(Collection entries)
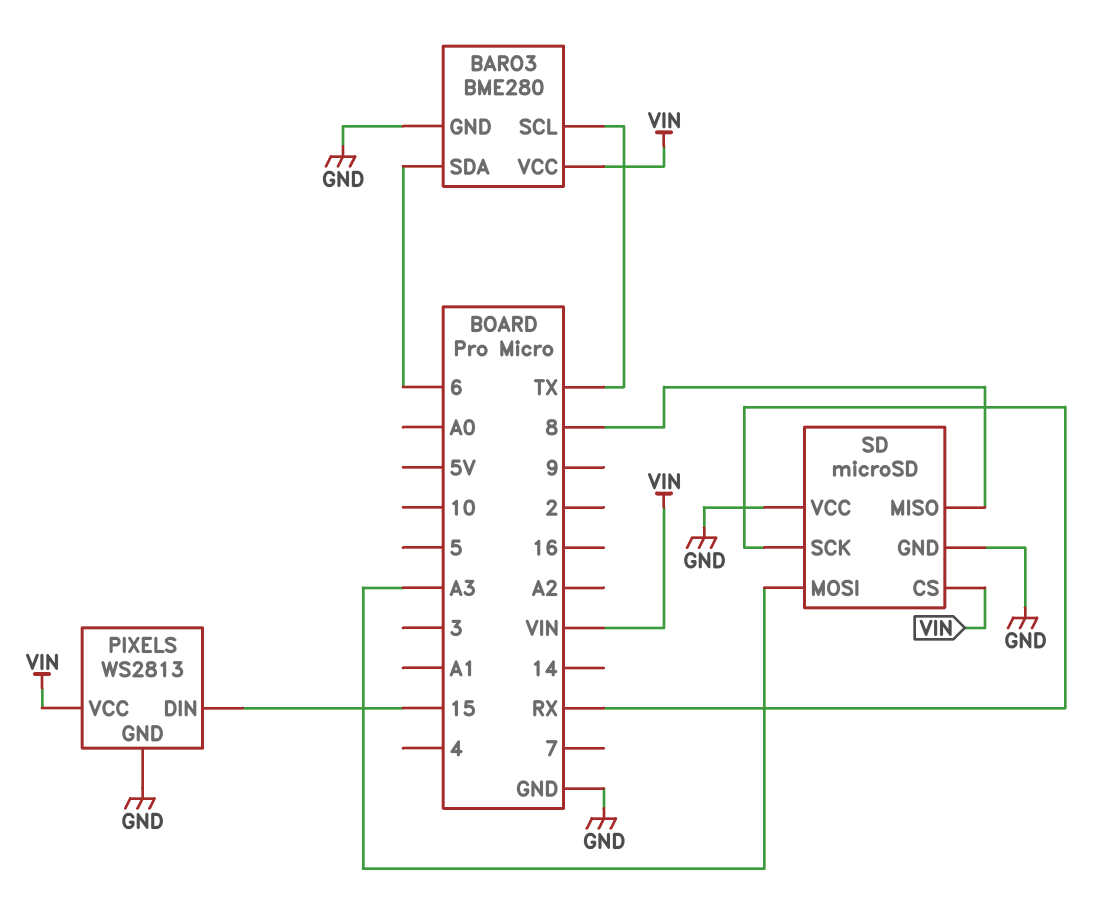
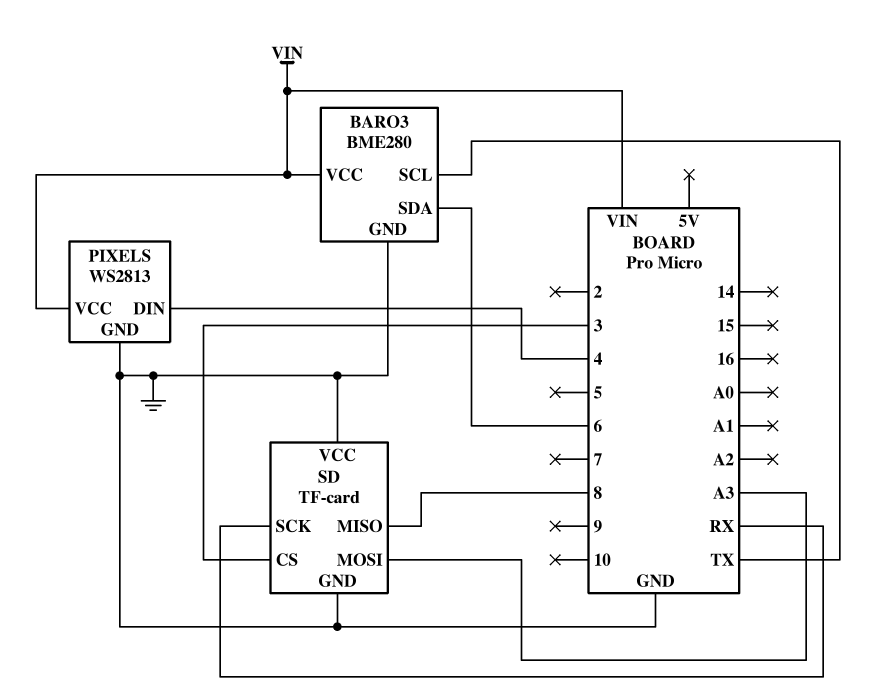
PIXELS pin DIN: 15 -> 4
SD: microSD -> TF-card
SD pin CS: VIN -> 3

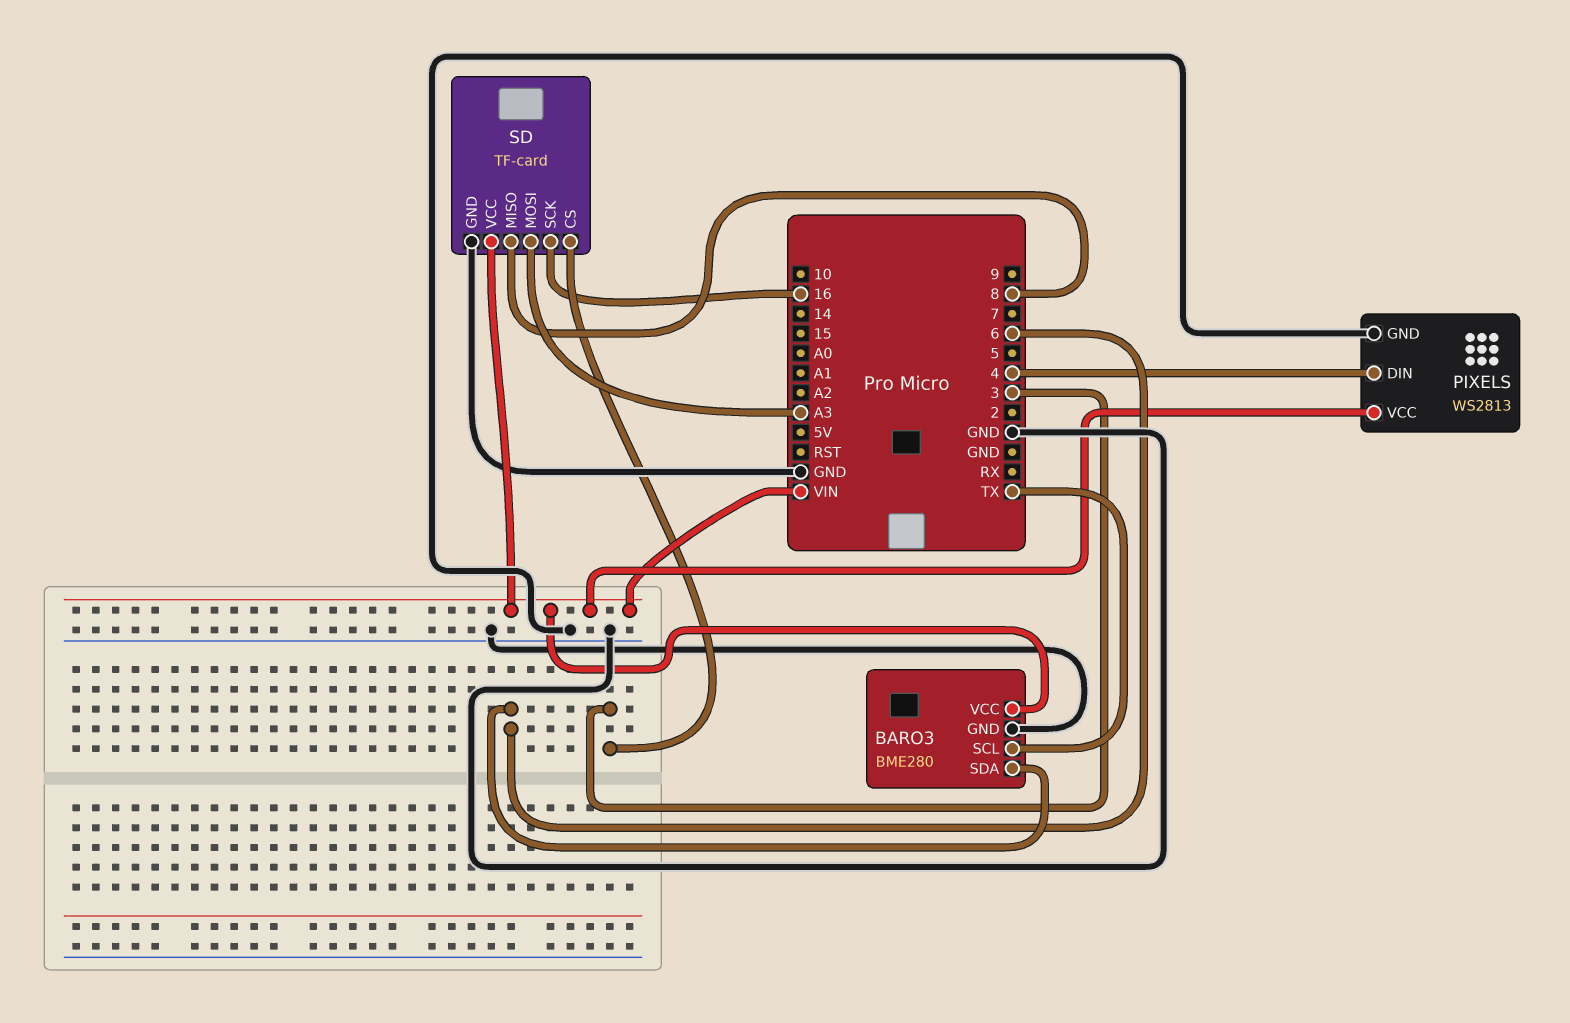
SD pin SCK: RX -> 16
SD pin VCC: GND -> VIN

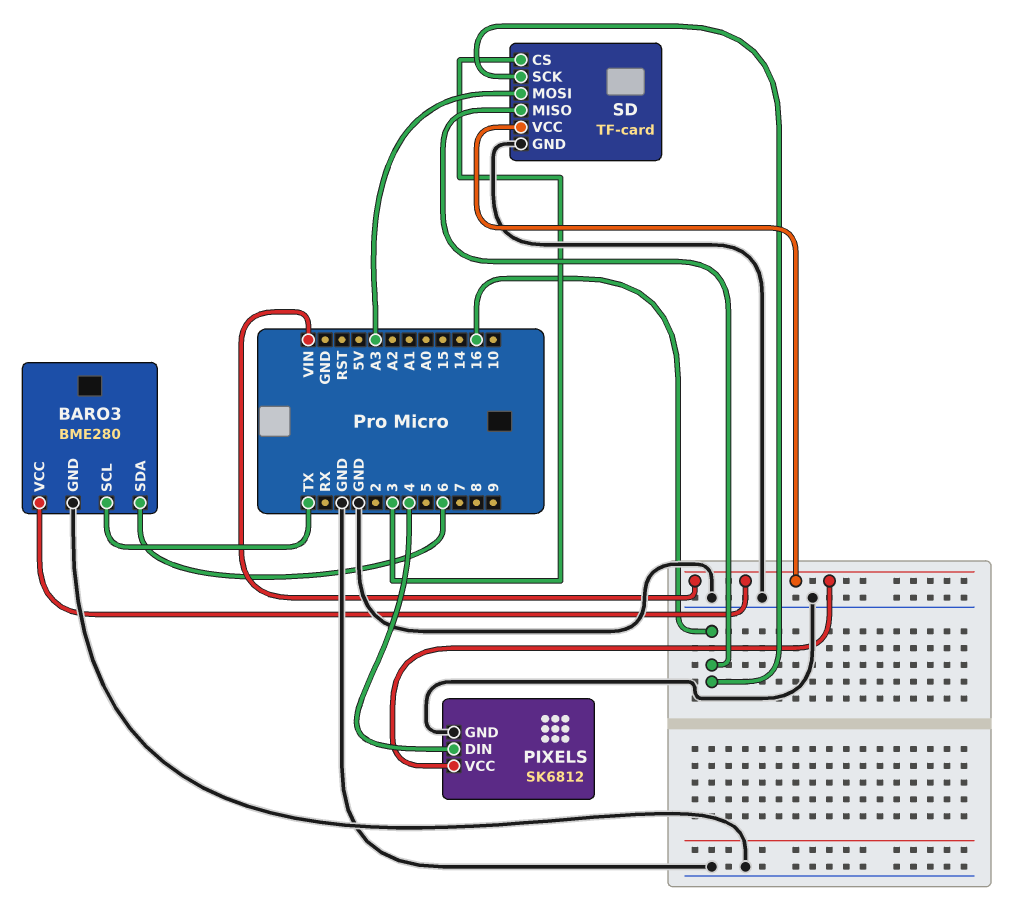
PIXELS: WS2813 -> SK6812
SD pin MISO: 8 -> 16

* * *

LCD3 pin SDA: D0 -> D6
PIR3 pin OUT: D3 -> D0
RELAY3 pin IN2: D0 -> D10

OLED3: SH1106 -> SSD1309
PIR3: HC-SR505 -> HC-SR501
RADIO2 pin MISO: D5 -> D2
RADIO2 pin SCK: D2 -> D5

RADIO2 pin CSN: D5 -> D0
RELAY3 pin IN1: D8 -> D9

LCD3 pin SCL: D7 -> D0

Assignment →
Although the records hold pictures, the copy must not; give again exactly the lines from the one with "SD pin VCC: GND -> VIN" through the one with "SD pin MISO: 8 -> 16".

Answer area →
SD pin VCC: GND -> VIN

PIXELS: WS2813 -> SK6812
SD pin MISO: 8 -> 16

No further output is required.